* **Work request**
What I need is an exact repeat of the lines from the one with "RGB pin B: A4 -> B0" through the end of the listing below. Leave out every picture.

=== Begin Enclosure ===

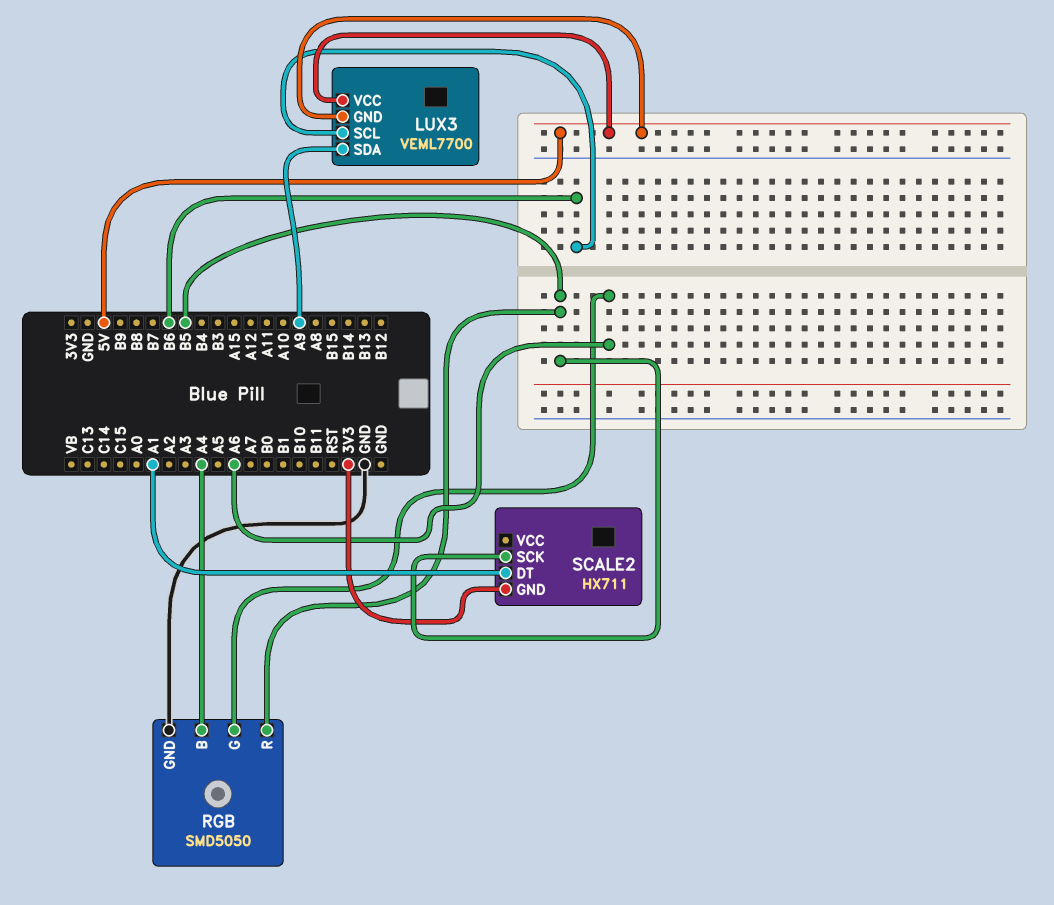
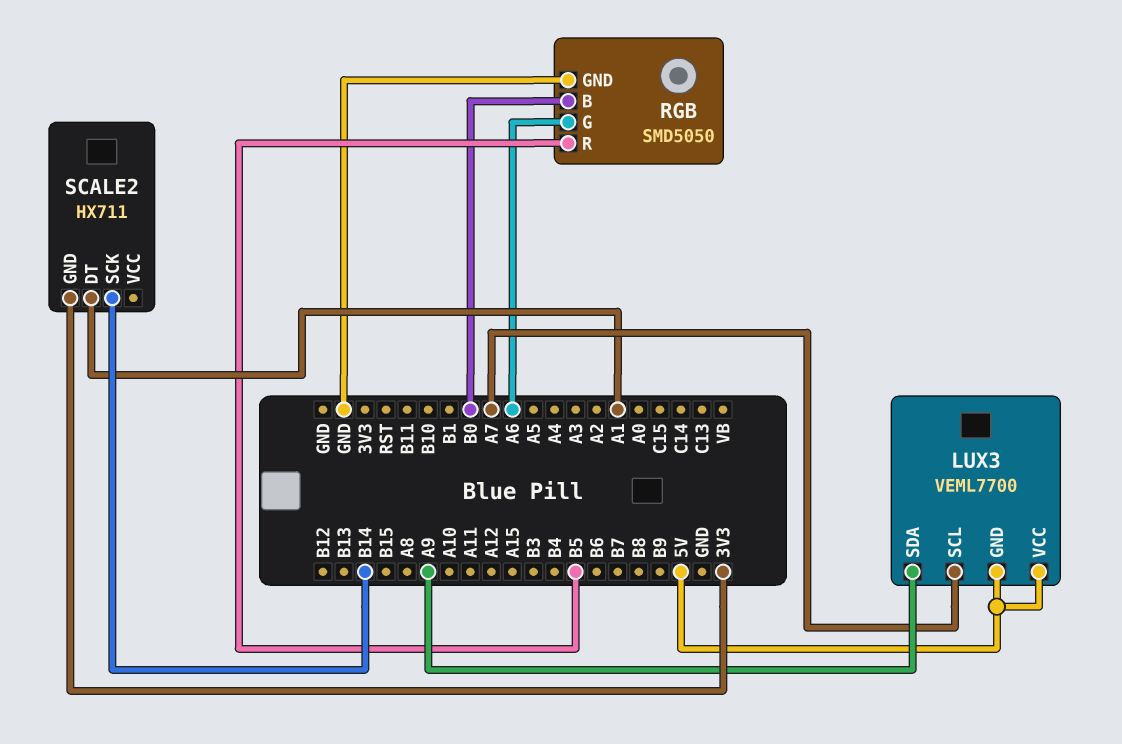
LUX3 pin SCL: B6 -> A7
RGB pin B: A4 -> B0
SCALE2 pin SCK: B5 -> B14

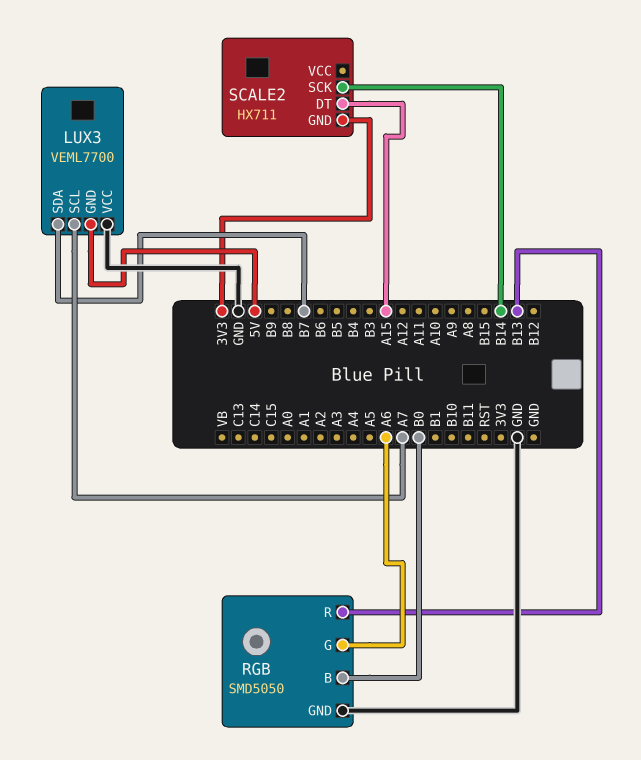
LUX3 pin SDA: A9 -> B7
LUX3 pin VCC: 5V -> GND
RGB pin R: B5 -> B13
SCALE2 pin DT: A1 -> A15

=== End Enclosure ===

* **Exercise result**
RGB pin B: A4 -> B0
SCALE2 pin SCK: B5 -> B14

LUX3 pin SDA: A9 -> B7
LUX3 pin VCC: 5V -> GND
RGB pin R: B5 -> B13
SCALE2 pin DT: A1 -> A15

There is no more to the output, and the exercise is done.